## Your goal
Hunt for the word "vert" across the entries below, copying each line that holds it.

## Source data

* * *

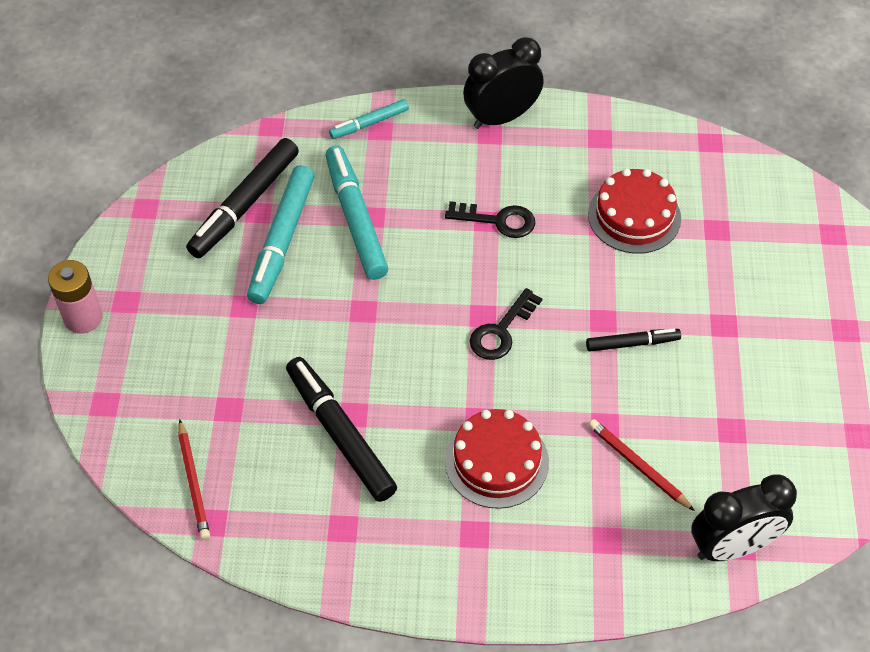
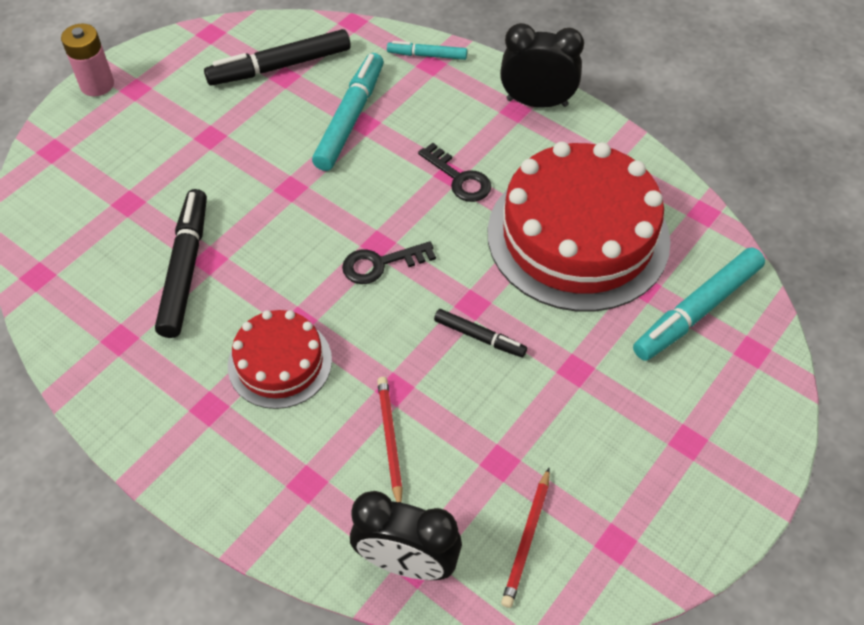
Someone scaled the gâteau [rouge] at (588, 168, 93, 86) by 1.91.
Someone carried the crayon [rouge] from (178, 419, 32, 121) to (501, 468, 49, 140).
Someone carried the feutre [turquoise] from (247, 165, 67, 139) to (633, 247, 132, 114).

* * *

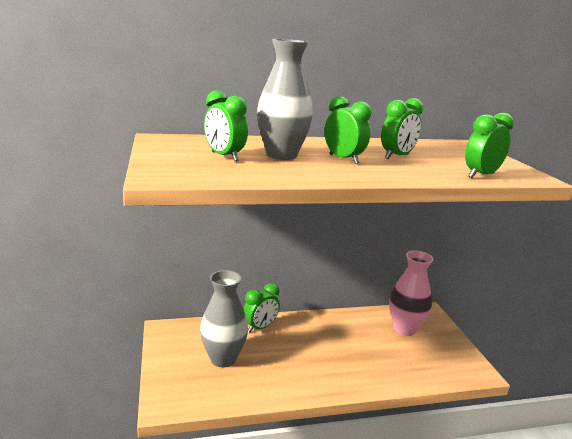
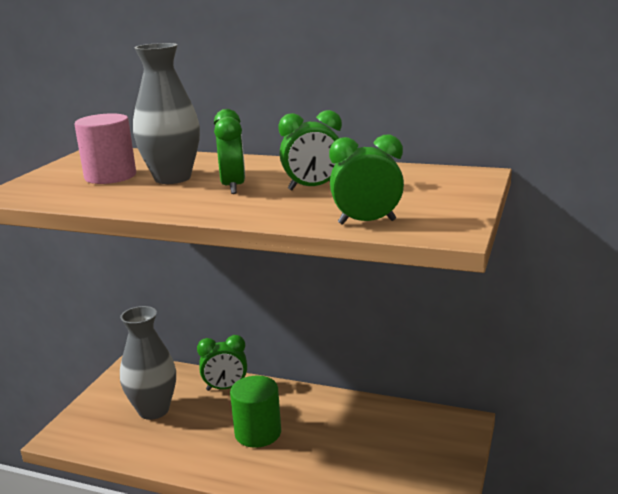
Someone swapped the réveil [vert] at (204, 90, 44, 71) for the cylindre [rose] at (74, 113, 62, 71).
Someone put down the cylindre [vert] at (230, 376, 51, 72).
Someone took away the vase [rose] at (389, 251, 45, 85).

* * *

## Finished task
Someone swapped the réveil [vert] at (204, 90, 44, 71) for the cylindre [rose] at (74, 113, 62, 71).
Someone put down the cylindre [vert] at (230, 376, 51, 72).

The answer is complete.